EXERCISE DIRECTIONS: Your answer must be a word-for-word copy of the listing below, minus its pictures.

GIVEN MATERIAL:

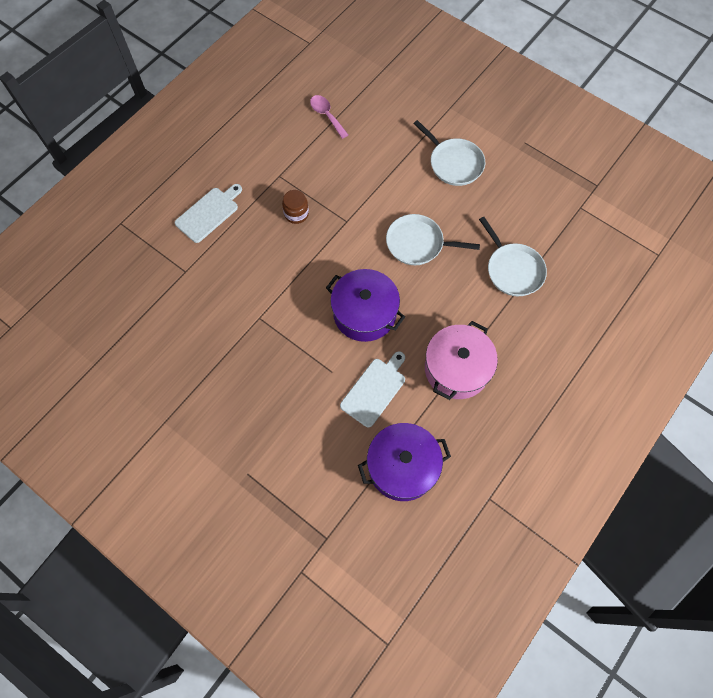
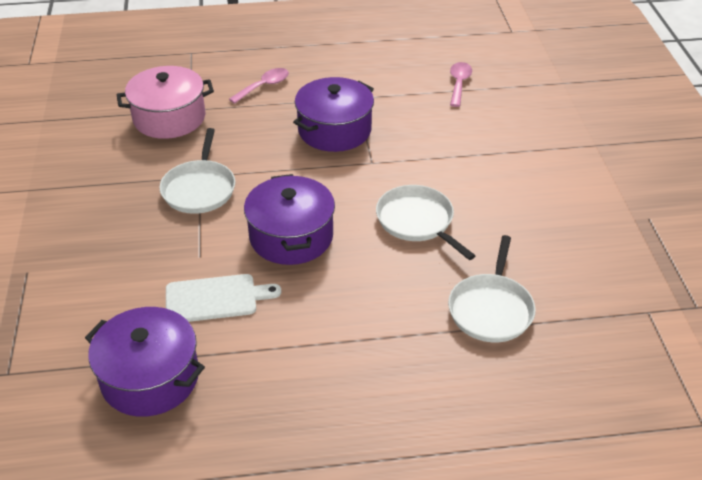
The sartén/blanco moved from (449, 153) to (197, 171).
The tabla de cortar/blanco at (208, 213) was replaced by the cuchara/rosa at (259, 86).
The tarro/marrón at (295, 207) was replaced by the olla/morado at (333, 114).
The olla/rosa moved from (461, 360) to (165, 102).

TASK RESPONSE:
The sartén/blanco moved from (449, 153) to (197, 171).
The tabla de cortar/blanco at (208, 213) was replaced by the cuchara/rosa at (259, 86).
The tarro/marrón at (295, 207) was replaced by the olla/morado at (333, 114).
The olla/rosa moved from (461, 360) to (165, 102).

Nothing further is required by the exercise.